*** Opening of The records ***
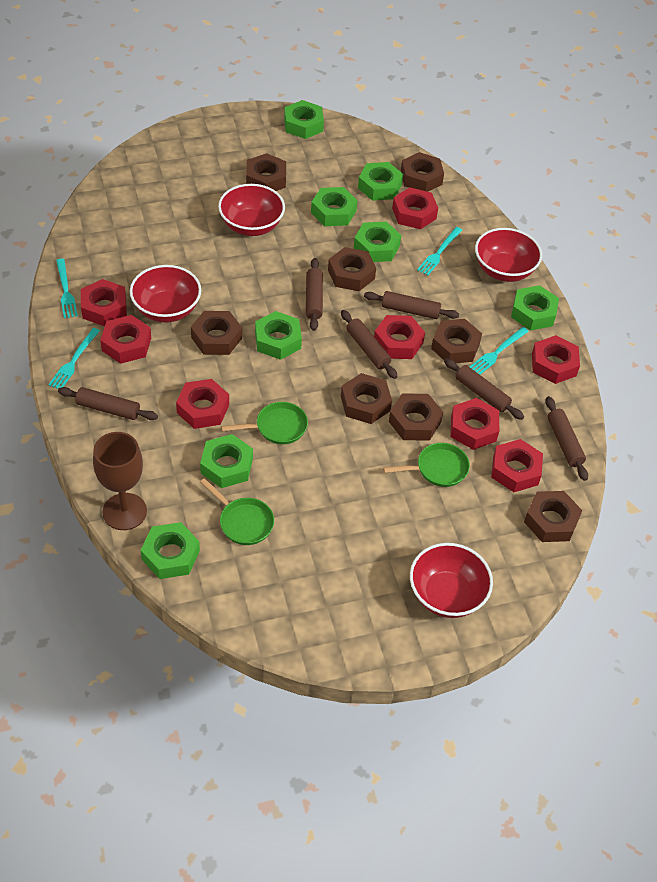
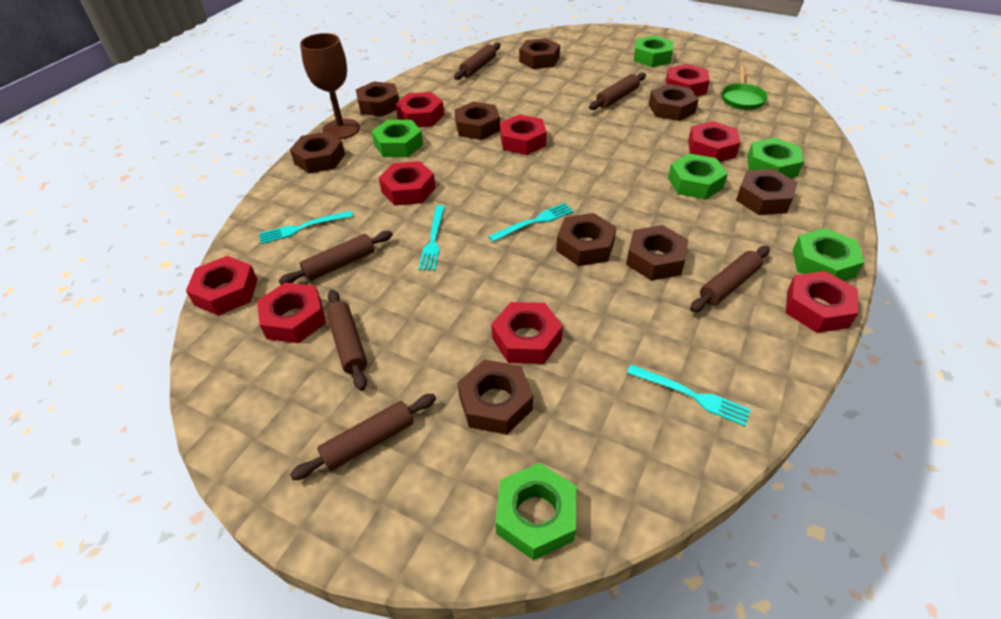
brown nut: 8 -> 9
green nut: 8 -> 6
green pan: 3 -> 1
red bowl: 4 -> 0
red nut: 8 -> 9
*** Close of The records ***
Problem requirements:
Hand back the data above exactly, leaving out all pictures.

Answer box:
brown nut: 8 -> 9
green nut: 8 -> 6
green pan: 3 -> 1
red bowl: 4 -> 0
red nut: 8 -> 9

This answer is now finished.